BEGIN Records shown

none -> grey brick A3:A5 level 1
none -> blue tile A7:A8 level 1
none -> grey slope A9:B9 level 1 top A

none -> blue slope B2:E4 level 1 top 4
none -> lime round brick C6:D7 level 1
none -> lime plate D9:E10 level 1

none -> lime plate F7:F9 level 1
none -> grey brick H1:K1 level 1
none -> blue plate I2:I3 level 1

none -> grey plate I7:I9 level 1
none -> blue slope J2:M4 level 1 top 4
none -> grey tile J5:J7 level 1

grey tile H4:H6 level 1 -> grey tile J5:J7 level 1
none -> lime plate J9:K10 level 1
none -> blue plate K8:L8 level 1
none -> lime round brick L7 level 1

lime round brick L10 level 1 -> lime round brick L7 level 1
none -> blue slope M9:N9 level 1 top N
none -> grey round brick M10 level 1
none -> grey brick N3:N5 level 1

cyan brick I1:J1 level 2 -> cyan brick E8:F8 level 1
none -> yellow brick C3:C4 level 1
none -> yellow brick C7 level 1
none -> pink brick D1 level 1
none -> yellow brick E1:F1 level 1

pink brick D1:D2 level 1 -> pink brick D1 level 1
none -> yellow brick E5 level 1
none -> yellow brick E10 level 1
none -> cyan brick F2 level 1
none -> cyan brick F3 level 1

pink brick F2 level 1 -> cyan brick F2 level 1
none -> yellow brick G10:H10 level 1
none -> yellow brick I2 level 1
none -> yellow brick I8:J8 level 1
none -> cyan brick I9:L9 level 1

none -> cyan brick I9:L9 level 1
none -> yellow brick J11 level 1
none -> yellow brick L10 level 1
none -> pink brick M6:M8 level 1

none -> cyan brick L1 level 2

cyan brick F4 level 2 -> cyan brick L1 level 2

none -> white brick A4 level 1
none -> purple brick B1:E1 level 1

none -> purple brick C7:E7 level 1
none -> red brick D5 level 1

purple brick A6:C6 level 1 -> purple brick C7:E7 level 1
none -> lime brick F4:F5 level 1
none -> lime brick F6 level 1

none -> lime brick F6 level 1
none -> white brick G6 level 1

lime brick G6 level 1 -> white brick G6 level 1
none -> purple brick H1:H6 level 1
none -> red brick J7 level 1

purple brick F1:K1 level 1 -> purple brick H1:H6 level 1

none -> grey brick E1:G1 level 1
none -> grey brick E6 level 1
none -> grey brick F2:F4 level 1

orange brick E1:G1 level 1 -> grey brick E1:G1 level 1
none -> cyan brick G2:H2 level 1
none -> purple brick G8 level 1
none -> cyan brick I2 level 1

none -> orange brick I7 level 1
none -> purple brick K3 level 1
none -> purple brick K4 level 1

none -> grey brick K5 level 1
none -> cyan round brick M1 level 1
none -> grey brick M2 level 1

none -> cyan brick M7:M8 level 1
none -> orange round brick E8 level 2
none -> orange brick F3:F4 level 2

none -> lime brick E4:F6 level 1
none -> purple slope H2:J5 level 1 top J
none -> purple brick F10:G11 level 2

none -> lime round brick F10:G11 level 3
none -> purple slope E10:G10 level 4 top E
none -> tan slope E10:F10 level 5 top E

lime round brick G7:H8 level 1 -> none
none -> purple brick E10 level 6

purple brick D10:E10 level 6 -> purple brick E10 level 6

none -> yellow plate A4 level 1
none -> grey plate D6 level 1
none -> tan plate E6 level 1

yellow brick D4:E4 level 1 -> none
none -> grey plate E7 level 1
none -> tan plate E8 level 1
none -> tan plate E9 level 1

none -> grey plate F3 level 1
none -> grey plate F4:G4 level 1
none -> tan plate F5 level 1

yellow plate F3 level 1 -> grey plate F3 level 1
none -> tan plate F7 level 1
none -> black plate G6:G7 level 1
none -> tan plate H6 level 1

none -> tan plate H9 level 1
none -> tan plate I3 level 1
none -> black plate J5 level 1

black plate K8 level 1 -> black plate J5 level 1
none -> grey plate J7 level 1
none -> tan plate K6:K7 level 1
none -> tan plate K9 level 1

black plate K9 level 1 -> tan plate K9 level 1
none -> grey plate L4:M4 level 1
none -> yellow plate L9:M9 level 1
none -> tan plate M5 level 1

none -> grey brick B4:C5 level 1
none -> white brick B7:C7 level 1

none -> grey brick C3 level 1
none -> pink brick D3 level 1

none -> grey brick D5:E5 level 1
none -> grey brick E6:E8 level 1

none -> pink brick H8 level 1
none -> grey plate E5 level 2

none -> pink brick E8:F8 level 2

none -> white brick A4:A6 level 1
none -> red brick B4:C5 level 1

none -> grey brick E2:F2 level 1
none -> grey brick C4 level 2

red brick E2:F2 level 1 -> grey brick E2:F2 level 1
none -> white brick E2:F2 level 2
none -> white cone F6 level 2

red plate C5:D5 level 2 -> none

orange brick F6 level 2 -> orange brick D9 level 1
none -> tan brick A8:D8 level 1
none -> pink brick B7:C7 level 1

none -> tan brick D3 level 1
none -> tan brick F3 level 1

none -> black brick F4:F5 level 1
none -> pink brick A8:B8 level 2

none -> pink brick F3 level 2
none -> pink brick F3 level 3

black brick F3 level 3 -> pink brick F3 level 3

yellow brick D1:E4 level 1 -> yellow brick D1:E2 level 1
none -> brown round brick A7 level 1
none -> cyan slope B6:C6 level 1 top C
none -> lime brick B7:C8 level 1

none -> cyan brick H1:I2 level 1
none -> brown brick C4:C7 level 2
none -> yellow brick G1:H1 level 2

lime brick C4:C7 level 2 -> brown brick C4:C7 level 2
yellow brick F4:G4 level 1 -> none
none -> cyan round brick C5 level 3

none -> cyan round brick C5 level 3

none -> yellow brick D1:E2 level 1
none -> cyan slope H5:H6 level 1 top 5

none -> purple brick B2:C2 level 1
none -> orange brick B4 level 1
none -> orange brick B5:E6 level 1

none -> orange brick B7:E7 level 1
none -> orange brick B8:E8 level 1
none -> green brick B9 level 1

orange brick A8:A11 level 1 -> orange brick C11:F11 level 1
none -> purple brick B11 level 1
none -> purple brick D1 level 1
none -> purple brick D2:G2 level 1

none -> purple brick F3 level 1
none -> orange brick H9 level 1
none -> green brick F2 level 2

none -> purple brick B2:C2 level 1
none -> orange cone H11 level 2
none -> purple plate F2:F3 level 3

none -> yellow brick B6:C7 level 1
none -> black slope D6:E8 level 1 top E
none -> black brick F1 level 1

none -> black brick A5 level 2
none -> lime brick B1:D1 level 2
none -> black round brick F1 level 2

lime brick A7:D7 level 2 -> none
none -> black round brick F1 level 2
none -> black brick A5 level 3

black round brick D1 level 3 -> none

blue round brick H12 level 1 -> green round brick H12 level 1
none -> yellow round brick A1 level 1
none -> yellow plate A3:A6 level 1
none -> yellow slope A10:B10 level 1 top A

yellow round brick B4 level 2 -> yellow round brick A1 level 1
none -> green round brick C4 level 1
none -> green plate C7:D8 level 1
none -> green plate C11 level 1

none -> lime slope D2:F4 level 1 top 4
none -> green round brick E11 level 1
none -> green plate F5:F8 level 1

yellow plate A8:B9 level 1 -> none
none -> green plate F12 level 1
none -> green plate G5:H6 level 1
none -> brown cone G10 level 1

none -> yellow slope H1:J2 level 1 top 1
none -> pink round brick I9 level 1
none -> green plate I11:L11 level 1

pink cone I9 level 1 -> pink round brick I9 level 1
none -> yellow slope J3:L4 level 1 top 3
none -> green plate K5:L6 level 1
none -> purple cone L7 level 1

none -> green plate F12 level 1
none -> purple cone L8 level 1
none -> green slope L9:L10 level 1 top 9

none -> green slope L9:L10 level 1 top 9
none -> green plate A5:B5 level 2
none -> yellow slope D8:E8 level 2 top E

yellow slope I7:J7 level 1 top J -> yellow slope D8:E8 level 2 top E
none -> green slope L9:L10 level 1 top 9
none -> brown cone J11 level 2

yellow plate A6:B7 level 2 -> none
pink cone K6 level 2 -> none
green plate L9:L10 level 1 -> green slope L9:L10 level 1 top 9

END Records shown

# [Task directions]
Show every line of the data in which the word "tile" appears.

# [Output below]
none -> blue tile A7:A8 level 1
none -> grey tile J5:J7 level 1
grey tile H4:H6 level 1 -> grey tile J5:J7 level 1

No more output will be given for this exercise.